__Prompt__: Can you lay out every row below as a JSON list of strings, one string per line, skipping blank lines and leaving out the pictures?
####
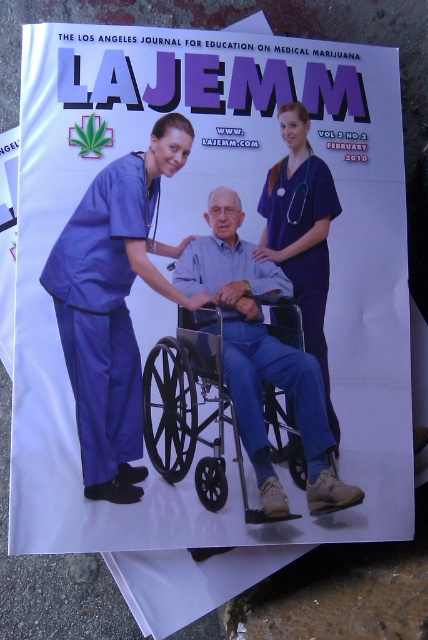
Question: Does matte blue scrubs at left have a smaller size compared to matte blue scrubs at center?

Choices:
 (A) no
 (B) yes

Answer: (A)

Question: Can you confirm if matte blue scrubs at left is positioned below matte blue scrubs at center?

Choices:
 (A) yes
 (B) no

Answer: (A)

Question: Which point is closer to the camera?

Choices:
 (A) (77, 298)
 (B) (329, 392)
 (C) (284, 454)

Answer: (A)

Question: Can you confirm if matte blue scrubs at left is positioned to the right of matte blue scrubs at center?

Choices:
 (A) no
 (B) yes

Answer: (A)

Question: Which object is closer to the camera taking this photo?

Choices:
 (A) matte blue scrubs at center
 (B) matte blue scrubs at left
 (C) metallic silver wheelchair at center

Answer: (B)

Question: Which of the following is the closest to the observer?

Choices:
 (A) matte blue scrubs at left
 (B) matte blue scrubs at center

Answer: (A)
####
__Output__:
[
  "Question: Does matte blue scrubs at left have a smaller size compared to matte blue scrubs at center?",
  "Choices:",
  " (A) no",
  " (B) yes",
  "Answer: (A)",
  "Question: Can you confirm if matte blue scrubs at left is positioned below matte blue scrubs at center?",
  "Choices:",
  " (A) yes",
  " (B) no",
  "Answer: (A)",
  "Question: Which point is closer to the camera?",
  "Choices:",
  " (A) (77, 298)",
  " (B) (329, 392)",
  " (C) (284, 454)",
  "Answer: (A)",
  "Question: Can you confirm if matte blue scrubs at left is positioned to the right of matte blue scrubs at center?",
  "Choices:",
  " (A) no",
  " (B) yes",
  "Answer: (A)",
  "Question: Which object is closer to the camera taking this photo?",
  "Choices:",
  " (A) matte blue scrubs at center",
  " (B) matte blue scrubs at left",
  " (C) metallic silver wheelchair at center",
  "Answer: (B)",
  "Question: Which of the following is the closest to the observer?",
  "Choices:",
  " (A) matte blue scrubs at left",
  " (B) matte blue scrubs at center",
  "Answer: (A)"
]